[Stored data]

Segment Open

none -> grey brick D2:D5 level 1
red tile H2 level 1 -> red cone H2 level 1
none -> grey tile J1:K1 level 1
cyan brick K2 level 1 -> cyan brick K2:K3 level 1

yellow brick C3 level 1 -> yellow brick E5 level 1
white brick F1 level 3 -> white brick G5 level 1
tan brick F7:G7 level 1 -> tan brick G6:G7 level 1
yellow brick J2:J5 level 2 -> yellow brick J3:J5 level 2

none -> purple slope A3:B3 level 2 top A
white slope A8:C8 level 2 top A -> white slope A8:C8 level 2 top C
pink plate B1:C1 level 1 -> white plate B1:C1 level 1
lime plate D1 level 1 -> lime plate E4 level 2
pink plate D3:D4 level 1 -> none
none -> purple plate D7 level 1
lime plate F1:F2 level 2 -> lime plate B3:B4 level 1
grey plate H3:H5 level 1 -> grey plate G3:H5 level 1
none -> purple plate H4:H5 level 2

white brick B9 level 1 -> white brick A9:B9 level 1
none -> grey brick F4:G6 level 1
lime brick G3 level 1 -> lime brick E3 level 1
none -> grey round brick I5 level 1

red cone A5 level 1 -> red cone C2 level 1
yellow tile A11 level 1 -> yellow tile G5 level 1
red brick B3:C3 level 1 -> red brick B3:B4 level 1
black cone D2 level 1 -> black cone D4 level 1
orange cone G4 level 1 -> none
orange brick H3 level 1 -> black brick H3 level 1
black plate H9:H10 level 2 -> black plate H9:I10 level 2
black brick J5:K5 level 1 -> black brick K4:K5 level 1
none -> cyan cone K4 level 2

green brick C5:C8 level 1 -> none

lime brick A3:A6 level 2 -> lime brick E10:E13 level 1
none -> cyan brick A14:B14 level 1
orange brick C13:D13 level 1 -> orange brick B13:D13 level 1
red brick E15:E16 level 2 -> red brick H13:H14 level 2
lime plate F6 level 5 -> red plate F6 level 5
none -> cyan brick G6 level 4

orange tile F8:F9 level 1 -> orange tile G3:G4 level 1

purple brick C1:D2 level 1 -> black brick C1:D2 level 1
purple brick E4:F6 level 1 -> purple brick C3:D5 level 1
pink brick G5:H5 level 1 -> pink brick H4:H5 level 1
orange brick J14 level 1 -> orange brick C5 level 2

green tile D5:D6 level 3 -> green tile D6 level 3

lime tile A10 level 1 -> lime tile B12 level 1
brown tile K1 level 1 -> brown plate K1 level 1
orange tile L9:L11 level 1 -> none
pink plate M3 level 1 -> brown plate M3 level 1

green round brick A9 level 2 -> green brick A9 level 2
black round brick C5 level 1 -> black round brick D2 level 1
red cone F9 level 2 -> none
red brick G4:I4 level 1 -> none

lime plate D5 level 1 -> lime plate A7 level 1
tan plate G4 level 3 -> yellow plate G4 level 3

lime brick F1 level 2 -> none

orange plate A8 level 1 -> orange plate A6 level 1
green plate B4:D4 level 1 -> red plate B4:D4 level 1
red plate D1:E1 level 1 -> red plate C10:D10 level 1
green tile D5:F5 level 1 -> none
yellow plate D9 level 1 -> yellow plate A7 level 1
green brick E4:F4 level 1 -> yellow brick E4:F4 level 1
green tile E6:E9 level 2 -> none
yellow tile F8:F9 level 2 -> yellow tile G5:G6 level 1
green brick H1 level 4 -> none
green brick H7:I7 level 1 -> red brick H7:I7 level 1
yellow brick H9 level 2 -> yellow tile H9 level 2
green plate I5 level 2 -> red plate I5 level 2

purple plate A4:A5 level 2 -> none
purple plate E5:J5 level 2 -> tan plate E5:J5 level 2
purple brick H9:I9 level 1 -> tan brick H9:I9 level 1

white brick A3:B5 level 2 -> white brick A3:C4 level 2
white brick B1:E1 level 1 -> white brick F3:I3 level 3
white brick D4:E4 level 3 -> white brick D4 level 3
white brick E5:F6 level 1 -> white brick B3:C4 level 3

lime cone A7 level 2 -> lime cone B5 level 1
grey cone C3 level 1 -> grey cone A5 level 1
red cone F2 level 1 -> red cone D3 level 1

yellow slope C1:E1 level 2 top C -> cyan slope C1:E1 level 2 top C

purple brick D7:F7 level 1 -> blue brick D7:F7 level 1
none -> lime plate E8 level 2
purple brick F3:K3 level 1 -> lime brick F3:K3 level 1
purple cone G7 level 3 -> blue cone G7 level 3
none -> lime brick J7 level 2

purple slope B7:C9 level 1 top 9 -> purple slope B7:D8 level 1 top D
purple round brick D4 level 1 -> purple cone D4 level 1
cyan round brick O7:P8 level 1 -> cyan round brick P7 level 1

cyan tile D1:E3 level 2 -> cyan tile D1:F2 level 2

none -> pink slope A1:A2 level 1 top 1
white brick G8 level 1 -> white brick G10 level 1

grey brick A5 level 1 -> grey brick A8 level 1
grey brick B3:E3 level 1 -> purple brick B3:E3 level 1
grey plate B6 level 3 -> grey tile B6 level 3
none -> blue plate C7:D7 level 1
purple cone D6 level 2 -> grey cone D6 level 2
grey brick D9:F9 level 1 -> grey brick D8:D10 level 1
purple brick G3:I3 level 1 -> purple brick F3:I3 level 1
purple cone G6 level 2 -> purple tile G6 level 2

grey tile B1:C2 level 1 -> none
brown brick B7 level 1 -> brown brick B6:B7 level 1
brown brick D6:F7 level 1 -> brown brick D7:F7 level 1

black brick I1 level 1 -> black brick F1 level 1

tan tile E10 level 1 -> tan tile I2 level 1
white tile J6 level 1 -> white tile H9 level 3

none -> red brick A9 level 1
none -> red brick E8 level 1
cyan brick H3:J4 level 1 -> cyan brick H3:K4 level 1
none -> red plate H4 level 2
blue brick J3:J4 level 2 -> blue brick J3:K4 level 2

Segment Closed

#### Problem description
Each line of the entries where the string "round" occurs should be shown.

#### Response
none -> grey round brick I5 level 1
green round brick A9 level 2 -> green brick A9 level 2
black round brick C5 level 1 -> black round brick D2 level 1
purple round brick D4 level 1 -> purple cone D4 level 1
cyan round brick O7:P8 level 1 -> cyan round brick P7 level 1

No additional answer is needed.